── The input ──

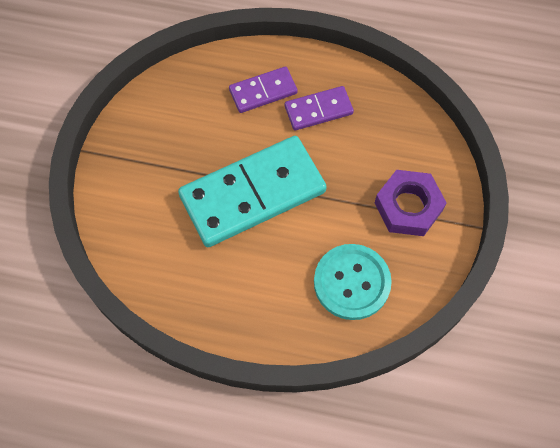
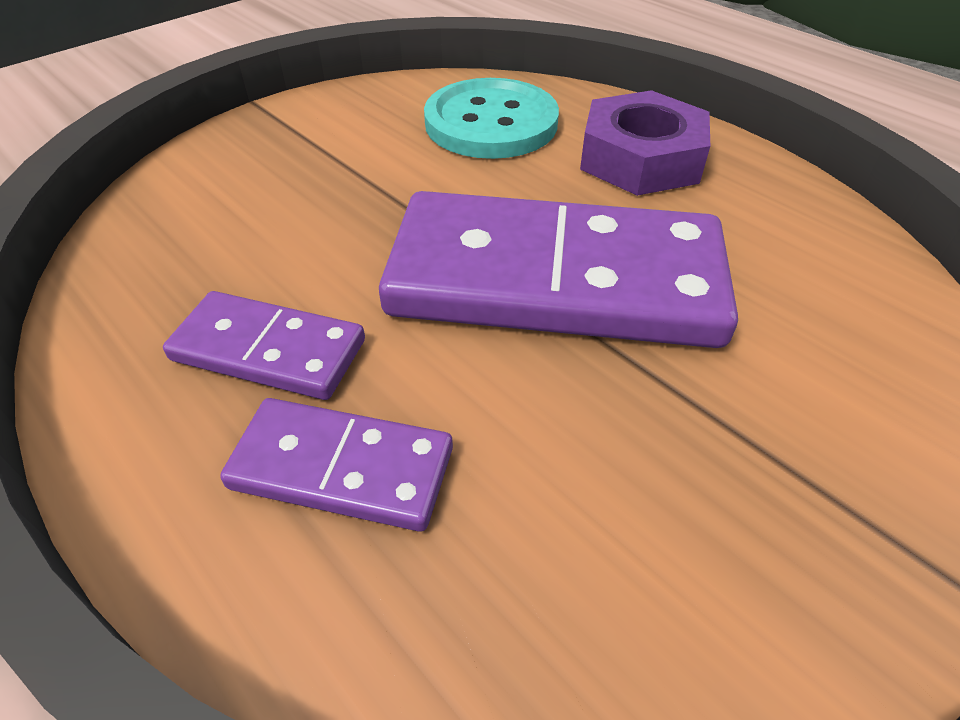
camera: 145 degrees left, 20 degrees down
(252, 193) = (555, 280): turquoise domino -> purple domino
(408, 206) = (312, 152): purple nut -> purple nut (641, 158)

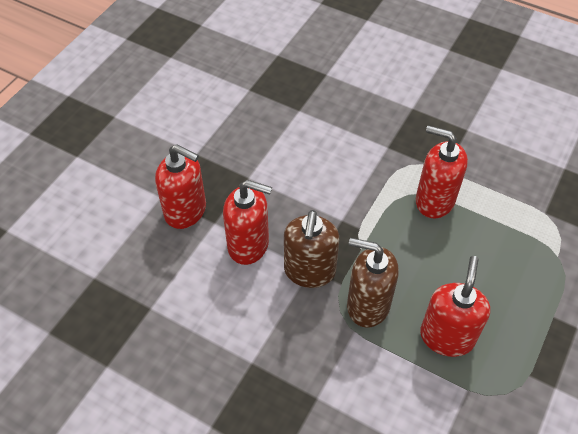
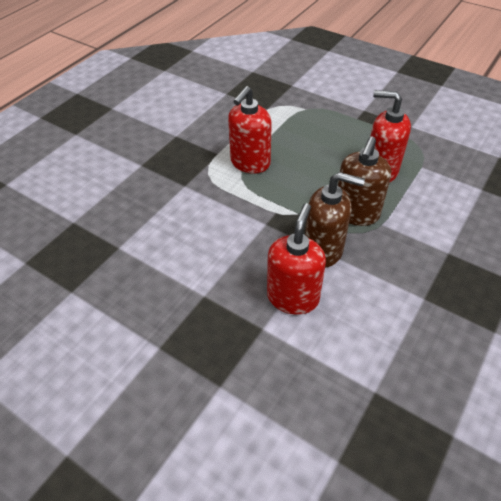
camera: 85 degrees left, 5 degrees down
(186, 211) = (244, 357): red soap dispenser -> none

───
── The input ──

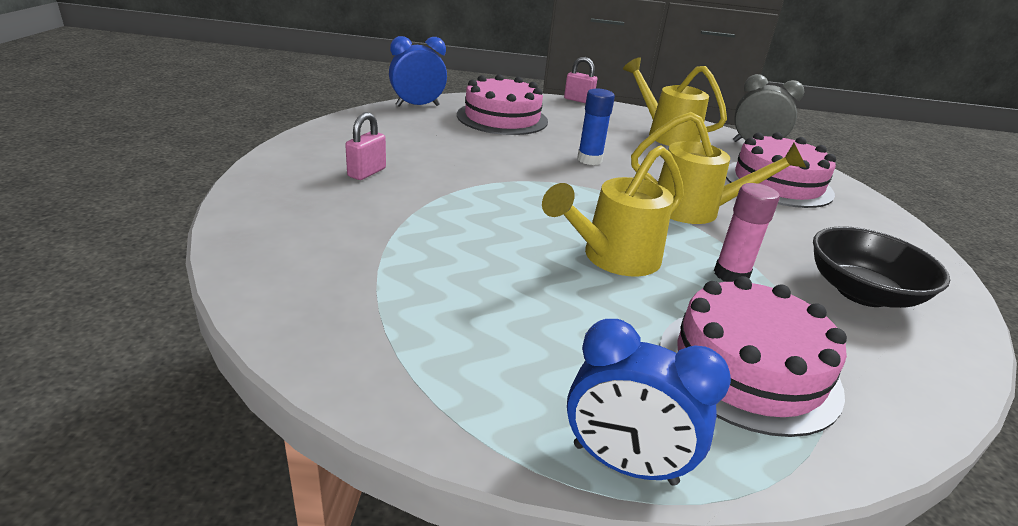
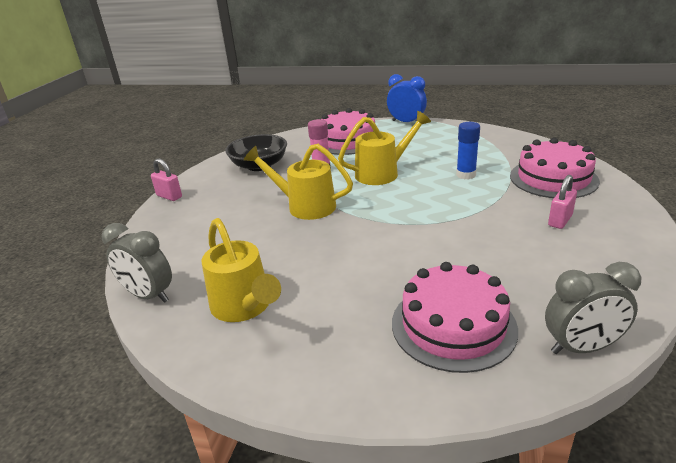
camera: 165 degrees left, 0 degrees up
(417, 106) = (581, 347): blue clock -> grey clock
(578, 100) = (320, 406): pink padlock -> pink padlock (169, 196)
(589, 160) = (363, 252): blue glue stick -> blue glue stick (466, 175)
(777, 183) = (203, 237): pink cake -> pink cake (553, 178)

───

» What the task asks
Beginning with the line above that contains "(589, 160) = (363, 252): blue", copy each line exactly up to and including the line that contains "(777, 183) = (203, 237): pink", and go no further.

» Completed exercise
(589, 160) = (363, 252): blue glue stick -> blue glue stick (466, 175)
(777, 183) = (203, 237): pink cake -> pink cake (553, 178)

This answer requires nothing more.